◆ EXERCISE AIM ◆
The whole listing should come back exactly as written, except for the pictures.

◆ INPUT ◆
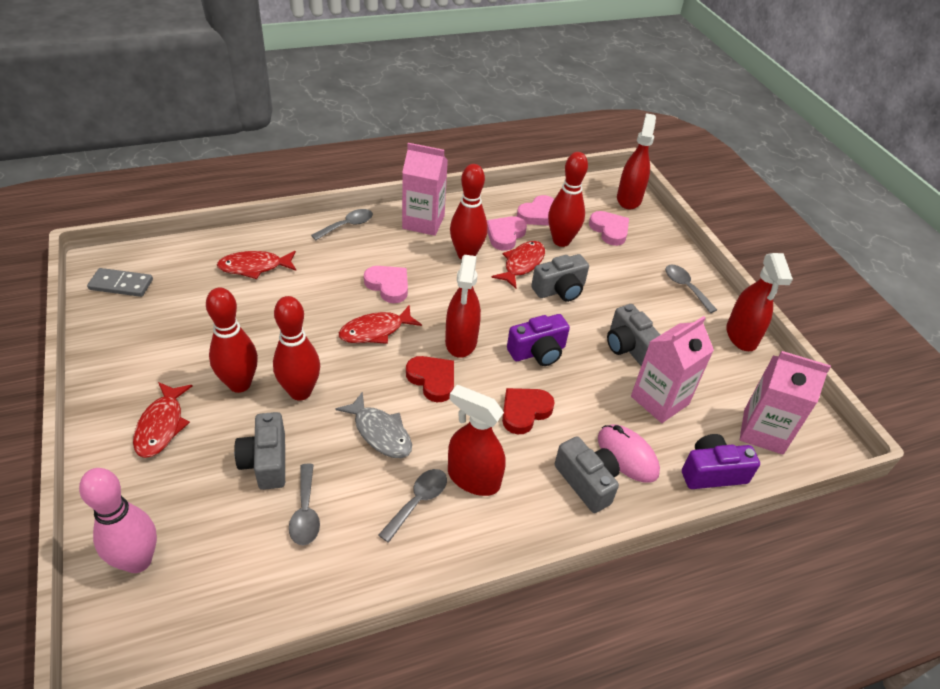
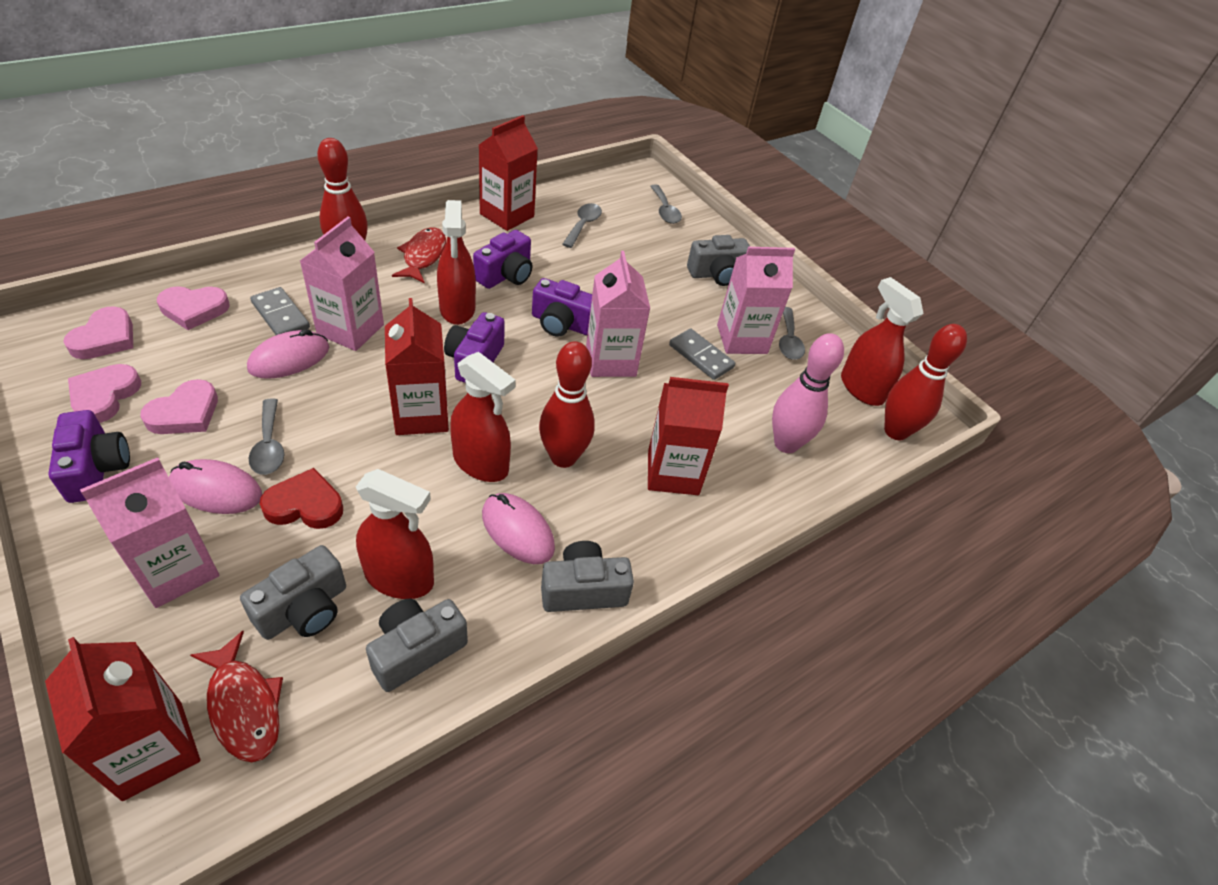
grey domino: 1 -> 2
grey fish: 1 -> 0
pink carton: 3 -> 4
pink mouse: 1 -> 3
purple camera: 2 -> 4
red bowling pin: 4 -> 3
red carton: 0 -> 4
red fish: 4 -> 2
red heart: 2 -> 1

◆ SOLUTION TO THE PROBLEM ◆
grey domino: 1 -> 2
grey fish: 1 -> 0
pink carton: 3 -> 4
pink mouse: 1 -> 3
purple camera: 2 -> 4
red bowling pin: 4 -> 3
red carton: 0 -> 4
red fish: 4 -> 2
red heart: 2 -> 1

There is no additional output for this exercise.